◆ What you will do: Among the lines below, copy exactly those from the one with "M1: motor 3V" through the one with "U1 pin P1.4: none -> LAMP2", counting both ends.

Version comparison data
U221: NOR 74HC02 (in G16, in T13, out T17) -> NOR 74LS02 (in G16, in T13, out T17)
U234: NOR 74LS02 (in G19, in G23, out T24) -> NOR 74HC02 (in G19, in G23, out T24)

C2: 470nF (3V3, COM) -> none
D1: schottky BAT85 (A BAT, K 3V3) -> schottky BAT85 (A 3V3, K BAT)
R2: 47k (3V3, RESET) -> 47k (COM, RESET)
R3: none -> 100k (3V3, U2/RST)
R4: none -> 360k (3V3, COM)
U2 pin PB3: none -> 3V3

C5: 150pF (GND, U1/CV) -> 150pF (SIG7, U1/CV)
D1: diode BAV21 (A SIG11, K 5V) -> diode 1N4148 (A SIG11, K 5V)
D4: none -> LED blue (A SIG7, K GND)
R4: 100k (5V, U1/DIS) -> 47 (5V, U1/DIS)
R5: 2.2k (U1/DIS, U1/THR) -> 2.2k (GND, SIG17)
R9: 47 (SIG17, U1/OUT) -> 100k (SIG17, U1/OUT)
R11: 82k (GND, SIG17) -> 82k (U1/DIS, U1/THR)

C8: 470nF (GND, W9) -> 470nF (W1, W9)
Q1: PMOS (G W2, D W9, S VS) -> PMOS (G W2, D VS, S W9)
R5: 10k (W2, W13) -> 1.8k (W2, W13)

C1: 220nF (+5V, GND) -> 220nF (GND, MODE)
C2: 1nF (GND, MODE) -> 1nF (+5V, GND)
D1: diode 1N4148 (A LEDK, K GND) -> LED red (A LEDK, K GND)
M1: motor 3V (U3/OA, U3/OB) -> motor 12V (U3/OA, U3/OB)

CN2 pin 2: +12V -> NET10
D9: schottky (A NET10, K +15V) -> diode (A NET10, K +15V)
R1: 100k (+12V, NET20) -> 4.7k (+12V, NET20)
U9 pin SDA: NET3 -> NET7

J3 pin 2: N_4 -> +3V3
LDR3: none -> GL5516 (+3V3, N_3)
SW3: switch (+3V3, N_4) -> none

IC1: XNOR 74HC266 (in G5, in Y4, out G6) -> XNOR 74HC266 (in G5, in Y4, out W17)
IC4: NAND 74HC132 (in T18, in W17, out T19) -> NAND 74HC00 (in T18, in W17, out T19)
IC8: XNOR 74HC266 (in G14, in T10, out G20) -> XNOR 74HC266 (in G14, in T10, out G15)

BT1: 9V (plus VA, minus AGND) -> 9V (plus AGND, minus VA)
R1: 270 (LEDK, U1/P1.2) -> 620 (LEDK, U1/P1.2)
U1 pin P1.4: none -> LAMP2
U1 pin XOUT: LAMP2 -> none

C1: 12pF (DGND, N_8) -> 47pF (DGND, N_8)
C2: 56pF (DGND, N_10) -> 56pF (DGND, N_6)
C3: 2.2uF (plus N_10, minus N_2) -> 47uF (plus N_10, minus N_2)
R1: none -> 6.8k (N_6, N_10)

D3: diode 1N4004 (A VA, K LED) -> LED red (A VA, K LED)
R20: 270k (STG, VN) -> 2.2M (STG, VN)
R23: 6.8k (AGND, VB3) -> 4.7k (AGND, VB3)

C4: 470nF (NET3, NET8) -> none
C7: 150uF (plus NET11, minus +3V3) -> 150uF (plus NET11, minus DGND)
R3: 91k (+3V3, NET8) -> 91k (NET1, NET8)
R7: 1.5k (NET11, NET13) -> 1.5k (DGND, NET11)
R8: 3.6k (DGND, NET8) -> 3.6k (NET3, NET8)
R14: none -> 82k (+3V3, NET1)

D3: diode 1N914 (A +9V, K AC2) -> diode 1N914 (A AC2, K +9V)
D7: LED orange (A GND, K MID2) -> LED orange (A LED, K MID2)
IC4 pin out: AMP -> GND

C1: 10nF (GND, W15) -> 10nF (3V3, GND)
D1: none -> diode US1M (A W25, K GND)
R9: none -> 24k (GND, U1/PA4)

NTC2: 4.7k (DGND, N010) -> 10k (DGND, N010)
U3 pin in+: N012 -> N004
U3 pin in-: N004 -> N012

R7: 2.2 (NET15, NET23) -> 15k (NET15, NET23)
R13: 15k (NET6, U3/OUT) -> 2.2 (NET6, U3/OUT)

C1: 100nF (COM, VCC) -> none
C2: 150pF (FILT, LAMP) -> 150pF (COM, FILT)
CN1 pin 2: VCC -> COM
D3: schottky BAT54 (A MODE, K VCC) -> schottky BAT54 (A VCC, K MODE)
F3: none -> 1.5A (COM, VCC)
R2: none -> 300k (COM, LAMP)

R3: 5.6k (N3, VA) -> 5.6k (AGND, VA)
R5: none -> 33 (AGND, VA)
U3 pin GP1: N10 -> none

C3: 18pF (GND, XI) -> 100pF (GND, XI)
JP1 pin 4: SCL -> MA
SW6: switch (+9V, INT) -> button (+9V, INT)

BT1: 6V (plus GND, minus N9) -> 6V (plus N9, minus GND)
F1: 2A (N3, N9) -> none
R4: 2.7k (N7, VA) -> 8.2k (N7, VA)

◆ Response area:
M1: motor 3V (U3/OA, U3/OB) -> motor 12V (U3/OA, U3/OB)

CN2 pin 2: +12V -> NET10
D9: schottky (A NET10, K +15V) -> diode (A NET10, K +15V)
R1: 100k (+12V, NET20) -> 4.7k (+12V, NET20)
U9 pin SDA: NET3 -> NET7

J3 pin 2: N_4 -> +3V3
LDR3: none -> GL5516 (+3V3, N_3)
SW3: switch (+3V3, N_4) -> none

IC1: XNOR 74HC266 (in G5, in Y4, out G6) -> XNOR 74HC266 (in G5, in Y4, out W17)
IC4: NAND 74HC132 (in T18, in W17, out T19) -> NAND 74HC00 (in T18, in W17, out T19)
IC8: XNOR 74HC266 (in G14, in T10, out G20) -> XNOR 74HC266 (in G14, in T10, out G15)

BT1: 9V (plus VA, minus AGND) -> 9V (plus AGND, minus VA)
R1: 270 (LEDK, U1/P1.2) -> 620 (LEDK, U1/P1.2)
U1 pin P1.4: none -> LAMP2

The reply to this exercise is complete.